For the data below, give again exactly the lines from the one containing "C2: 220nF (+12V, GND) -> none" through the one containing "U103 pin PROG: STAT -> PROG", both ends included, and no others.

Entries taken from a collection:
-*-

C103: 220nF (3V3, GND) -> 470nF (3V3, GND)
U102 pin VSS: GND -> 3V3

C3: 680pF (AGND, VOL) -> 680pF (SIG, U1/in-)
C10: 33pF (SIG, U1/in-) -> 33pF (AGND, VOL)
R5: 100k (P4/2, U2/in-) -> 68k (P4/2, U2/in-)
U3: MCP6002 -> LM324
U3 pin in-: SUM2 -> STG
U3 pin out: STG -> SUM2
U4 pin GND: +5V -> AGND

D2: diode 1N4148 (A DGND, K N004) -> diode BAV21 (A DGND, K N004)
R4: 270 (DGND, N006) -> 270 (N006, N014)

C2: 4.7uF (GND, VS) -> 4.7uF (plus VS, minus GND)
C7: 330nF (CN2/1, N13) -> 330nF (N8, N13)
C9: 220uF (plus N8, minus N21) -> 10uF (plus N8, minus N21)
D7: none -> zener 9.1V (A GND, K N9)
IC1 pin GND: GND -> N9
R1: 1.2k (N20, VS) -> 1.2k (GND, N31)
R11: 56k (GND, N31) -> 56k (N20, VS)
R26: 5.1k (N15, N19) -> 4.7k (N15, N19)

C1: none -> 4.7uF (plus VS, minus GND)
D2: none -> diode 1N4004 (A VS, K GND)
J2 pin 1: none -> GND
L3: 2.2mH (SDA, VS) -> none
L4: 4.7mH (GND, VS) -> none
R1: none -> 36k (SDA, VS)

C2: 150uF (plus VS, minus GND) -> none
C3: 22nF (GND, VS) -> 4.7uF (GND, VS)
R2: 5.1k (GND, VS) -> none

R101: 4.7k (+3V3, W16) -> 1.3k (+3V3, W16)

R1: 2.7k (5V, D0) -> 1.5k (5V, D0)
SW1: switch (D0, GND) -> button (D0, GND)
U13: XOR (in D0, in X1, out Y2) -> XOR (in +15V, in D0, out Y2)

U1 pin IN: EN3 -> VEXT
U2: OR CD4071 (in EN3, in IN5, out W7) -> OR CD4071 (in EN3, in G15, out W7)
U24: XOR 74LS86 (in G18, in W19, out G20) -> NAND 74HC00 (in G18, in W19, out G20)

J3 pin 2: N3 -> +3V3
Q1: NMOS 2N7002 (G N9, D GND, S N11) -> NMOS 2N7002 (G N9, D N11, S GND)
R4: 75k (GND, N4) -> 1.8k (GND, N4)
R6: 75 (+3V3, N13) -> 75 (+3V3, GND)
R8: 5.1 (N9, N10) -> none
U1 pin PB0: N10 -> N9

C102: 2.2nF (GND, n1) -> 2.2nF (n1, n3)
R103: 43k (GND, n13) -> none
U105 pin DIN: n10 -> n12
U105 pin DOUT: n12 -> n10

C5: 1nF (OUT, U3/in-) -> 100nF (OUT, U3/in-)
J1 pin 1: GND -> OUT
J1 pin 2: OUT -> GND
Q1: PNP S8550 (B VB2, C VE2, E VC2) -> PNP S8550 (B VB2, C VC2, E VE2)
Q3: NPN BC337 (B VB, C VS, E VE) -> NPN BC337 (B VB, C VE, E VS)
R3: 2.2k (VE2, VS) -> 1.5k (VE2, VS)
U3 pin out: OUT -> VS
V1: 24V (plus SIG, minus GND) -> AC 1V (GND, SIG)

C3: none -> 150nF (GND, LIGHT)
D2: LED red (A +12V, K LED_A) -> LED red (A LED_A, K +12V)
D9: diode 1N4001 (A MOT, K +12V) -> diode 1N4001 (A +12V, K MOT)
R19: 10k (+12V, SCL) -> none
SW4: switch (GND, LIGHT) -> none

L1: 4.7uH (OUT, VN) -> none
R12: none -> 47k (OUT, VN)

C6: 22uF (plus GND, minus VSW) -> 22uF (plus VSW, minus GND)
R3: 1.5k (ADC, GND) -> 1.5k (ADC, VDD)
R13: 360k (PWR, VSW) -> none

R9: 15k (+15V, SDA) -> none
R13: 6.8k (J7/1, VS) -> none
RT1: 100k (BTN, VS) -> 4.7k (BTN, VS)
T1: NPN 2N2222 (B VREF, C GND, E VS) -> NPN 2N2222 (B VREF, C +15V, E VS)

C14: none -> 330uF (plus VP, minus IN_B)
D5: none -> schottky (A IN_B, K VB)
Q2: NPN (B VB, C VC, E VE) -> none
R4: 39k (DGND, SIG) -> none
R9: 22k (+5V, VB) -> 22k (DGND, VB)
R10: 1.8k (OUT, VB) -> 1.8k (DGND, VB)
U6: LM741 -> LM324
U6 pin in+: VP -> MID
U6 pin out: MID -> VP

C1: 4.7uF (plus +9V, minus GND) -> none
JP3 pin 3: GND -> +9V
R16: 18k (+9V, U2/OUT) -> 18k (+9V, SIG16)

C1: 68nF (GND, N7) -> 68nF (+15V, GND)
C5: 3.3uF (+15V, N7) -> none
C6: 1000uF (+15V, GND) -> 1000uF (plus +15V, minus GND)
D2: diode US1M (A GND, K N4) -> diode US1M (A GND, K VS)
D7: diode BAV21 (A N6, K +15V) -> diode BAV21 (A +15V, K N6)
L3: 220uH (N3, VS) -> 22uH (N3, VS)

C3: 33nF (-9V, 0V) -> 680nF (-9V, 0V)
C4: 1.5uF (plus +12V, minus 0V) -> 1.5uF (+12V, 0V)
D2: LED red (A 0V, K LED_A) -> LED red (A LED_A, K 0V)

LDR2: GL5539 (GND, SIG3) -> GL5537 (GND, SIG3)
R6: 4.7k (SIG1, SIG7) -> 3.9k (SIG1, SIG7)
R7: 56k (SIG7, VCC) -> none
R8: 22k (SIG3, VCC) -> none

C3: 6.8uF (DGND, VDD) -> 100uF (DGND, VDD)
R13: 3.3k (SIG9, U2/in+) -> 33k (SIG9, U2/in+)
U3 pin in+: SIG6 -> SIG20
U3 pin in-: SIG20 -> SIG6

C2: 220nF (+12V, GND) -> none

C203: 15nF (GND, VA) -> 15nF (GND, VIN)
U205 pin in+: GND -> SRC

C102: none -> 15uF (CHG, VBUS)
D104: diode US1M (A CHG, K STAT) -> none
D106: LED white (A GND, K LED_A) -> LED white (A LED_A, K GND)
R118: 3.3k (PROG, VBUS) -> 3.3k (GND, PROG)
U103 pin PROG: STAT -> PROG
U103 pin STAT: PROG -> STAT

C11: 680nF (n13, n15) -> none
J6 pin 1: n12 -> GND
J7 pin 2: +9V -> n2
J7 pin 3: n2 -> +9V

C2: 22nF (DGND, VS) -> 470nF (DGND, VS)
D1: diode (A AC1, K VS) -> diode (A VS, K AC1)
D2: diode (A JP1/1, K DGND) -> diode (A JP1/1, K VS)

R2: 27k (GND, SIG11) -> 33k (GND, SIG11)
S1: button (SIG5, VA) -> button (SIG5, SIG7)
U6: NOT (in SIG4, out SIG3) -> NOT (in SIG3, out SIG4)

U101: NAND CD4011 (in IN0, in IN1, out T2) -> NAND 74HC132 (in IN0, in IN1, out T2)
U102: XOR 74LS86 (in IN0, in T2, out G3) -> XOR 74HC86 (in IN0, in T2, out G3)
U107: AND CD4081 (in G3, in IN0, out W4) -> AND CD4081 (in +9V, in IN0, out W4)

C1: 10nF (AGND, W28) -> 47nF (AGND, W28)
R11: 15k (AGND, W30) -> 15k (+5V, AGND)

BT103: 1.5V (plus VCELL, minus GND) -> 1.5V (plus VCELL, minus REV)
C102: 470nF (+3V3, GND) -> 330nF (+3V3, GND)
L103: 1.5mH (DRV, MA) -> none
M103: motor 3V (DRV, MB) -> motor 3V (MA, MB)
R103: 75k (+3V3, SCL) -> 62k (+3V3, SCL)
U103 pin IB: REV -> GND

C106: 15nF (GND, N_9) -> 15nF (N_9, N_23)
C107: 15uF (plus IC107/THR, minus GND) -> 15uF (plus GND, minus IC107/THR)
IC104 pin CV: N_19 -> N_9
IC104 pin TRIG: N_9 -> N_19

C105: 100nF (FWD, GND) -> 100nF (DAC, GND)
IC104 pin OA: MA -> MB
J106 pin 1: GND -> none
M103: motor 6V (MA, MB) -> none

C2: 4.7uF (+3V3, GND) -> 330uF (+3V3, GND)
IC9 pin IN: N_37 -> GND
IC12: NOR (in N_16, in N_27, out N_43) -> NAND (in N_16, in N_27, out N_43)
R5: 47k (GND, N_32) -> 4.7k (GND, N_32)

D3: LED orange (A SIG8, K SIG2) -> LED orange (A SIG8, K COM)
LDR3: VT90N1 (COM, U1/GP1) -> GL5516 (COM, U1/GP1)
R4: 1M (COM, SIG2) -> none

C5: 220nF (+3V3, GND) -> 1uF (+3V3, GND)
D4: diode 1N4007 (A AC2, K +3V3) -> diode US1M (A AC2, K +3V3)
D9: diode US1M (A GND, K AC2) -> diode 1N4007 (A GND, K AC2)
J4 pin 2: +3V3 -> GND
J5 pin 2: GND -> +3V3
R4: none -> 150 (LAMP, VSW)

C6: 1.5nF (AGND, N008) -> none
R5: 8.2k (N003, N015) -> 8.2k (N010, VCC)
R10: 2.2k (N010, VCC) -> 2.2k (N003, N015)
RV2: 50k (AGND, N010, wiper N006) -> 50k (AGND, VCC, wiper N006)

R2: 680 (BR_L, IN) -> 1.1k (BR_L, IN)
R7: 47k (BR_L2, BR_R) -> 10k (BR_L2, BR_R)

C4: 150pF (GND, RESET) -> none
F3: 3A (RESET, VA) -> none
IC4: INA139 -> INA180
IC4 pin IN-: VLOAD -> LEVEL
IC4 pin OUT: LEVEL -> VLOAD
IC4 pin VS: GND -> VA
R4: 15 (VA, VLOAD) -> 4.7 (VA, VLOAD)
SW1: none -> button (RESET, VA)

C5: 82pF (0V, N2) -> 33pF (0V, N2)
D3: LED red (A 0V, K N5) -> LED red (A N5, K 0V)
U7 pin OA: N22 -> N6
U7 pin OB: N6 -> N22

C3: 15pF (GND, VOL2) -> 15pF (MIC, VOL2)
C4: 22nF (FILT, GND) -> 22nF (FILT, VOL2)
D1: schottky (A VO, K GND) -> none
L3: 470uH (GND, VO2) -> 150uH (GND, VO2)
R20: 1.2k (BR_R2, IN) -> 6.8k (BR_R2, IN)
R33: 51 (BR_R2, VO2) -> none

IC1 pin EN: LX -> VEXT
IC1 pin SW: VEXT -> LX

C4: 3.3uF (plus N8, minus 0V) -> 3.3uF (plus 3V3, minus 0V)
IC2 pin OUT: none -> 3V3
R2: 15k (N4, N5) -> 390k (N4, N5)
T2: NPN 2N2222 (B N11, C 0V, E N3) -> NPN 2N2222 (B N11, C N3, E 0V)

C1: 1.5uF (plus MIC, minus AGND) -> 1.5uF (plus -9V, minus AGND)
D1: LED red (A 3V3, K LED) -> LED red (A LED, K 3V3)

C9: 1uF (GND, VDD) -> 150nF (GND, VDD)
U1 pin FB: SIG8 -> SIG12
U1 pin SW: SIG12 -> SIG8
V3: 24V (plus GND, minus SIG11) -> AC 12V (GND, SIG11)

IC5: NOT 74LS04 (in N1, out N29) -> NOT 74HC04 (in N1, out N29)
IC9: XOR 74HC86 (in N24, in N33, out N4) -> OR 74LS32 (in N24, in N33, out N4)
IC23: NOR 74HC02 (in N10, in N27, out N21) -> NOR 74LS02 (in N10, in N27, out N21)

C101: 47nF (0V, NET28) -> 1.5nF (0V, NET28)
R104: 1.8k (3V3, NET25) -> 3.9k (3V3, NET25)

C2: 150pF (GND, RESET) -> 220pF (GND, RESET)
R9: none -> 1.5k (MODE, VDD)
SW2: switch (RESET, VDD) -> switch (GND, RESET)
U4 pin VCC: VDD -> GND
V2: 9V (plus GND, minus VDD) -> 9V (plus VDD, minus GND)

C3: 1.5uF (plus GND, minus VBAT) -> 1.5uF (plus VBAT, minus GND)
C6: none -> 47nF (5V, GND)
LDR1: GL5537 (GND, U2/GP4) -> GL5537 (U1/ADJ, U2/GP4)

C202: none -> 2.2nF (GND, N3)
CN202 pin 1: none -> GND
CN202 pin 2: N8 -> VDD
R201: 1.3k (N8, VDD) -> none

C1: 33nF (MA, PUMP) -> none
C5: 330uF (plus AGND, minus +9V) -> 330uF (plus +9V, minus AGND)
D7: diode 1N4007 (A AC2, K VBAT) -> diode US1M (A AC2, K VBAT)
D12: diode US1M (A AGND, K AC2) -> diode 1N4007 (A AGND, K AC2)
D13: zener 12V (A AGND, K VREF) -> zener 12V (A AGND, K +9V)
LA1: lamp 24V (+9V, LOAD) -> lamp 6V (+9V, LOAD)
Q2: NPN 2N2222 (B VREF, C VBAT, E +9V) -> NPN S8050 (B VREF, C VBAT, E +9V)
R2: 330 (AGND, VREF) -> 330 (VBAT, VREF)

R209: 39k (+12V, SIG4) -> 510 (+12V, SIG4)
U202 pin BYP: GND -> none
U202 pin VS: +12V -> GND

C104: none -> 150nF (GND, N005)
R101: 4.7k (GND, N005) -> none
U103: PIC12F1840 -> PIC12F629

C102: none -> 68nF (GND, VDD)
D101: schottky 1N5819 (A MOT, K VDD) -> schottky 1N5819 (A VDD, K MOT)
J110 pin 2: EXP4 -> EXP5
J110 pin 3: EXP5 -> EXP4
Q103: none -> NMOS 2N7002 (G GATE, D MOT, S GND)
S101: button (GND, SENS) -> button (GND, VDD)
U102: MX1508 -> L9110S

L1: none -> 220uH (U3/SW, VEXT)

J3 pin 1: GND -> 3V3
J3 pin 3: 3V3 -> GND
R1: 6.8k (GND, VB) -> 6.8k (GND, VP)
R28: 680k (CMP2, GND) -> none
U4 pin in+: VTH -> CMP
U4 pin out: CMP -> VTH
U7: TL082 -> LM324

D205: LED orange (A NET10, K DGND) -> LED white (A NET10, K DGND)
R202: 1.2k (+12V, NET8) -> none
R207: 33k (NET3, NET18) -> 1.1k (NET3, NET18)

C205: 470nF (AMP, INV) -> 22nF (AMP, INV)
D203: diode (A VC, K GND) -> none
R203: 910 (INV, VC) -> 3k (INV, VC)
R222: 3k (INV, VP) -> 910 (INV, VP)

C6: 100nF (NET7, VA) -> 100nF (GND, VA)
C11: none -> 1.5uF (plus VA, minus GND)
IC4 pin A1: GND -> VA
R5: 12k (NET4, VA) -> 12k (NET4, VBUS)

-*-

_SOLUTION TO THIS EXERCISE_:
C2: 220nF (+12V, GND) -> none

C203: 15nF (GND, VA) -> 15nF (GND, VIN)
U205 pin in+: GND -> SRC

C102: none -> 15uF (CHG, VBUS)
D104: diode US1M (A CHG, K STAT) -> none
D106: LED white (A GND, K LED_A) -> LED white (A LED_A, K GND)
R118: 3.3k (PROG, VBUS) -> 3.3k (GND, PROG)
U103 pin PROG: STAT -> PROG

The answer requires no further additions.